● TASK DESCRIPTION
Only some lines are wanted. Transcribe, exactly, the lines below from the line with "(250, 343) = (356, 265): none -> white phone" up to and including the line with "(672, 336) = (740, 460): grey".
━━ MATERIAL PROVIDED
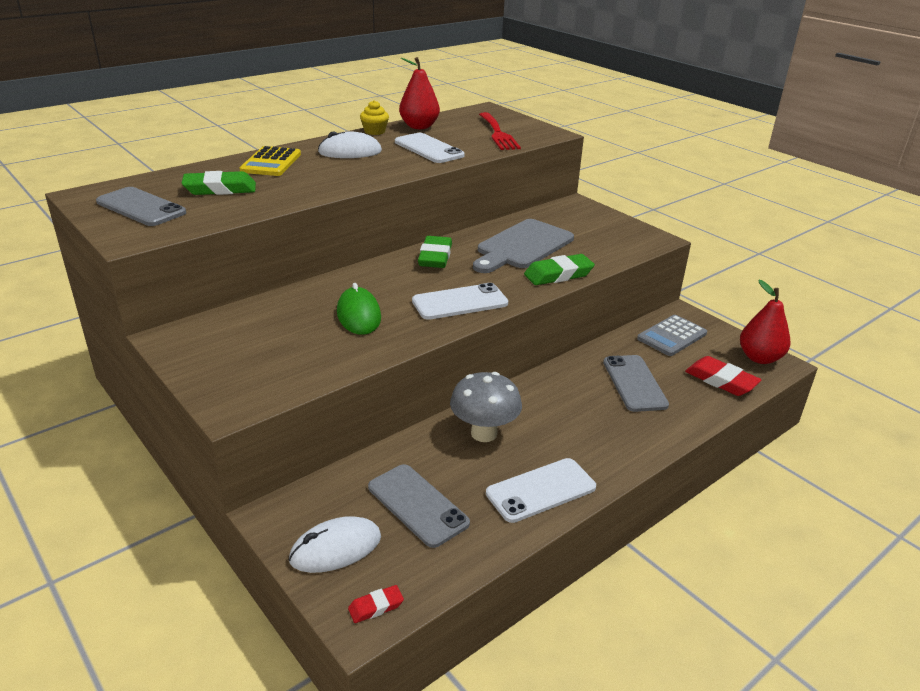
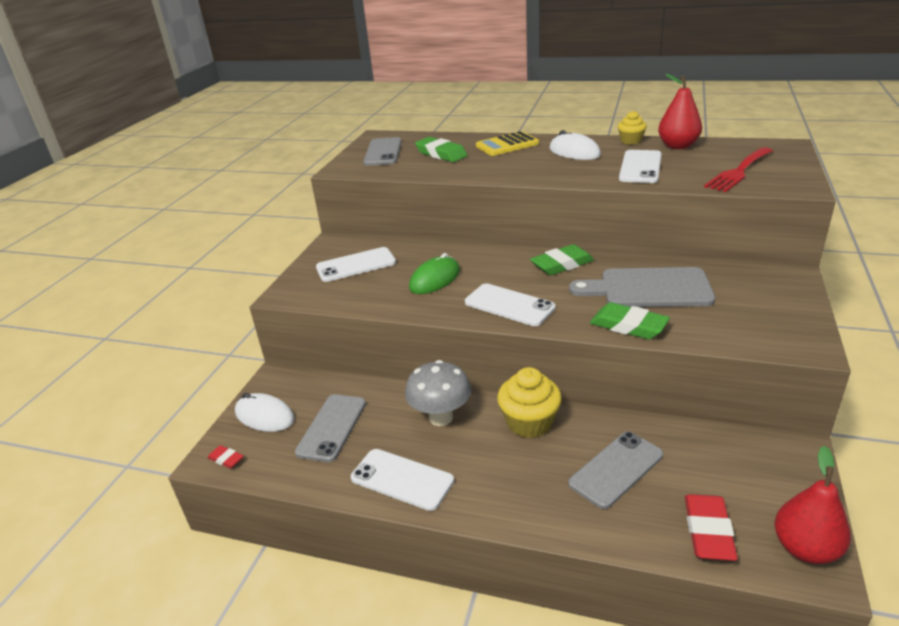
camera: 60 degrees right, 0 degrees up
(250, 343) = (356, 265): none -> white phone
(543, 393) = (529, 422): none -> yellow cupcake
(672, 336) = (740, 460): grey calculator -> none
━━━━
━━ MATERIAL PROVIDED
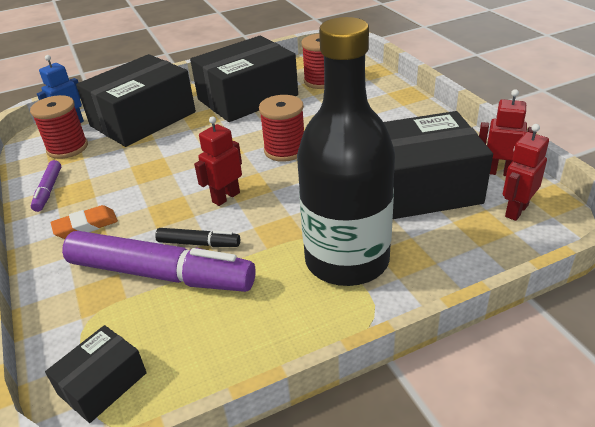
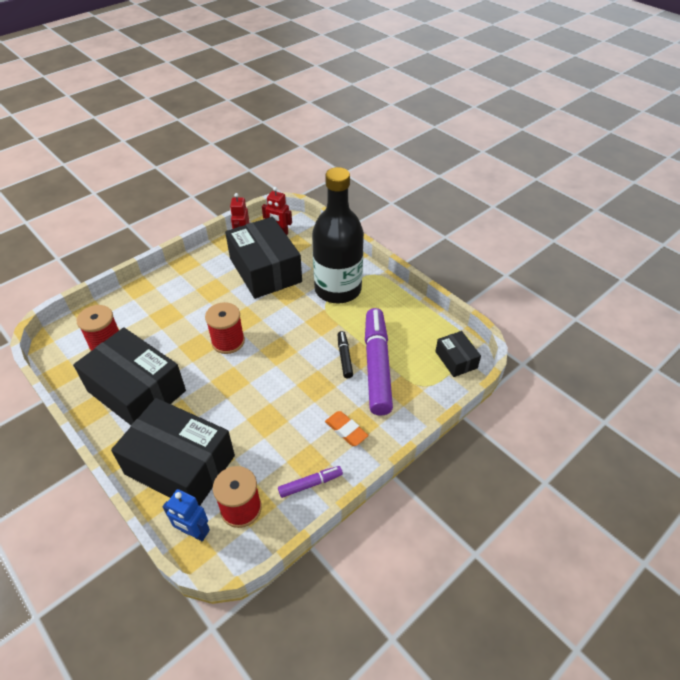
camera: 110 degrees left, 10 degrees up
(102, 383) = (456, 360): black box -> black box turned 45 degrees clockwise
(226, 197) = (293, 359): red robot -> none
━━━━
● TASK OUTPUT
(250, 343) = (356, 265): none -> white phone
(543, 393) = (529, 422): none -> yellow cupcake
(672, 336) = (740, 460): grey calculator -> none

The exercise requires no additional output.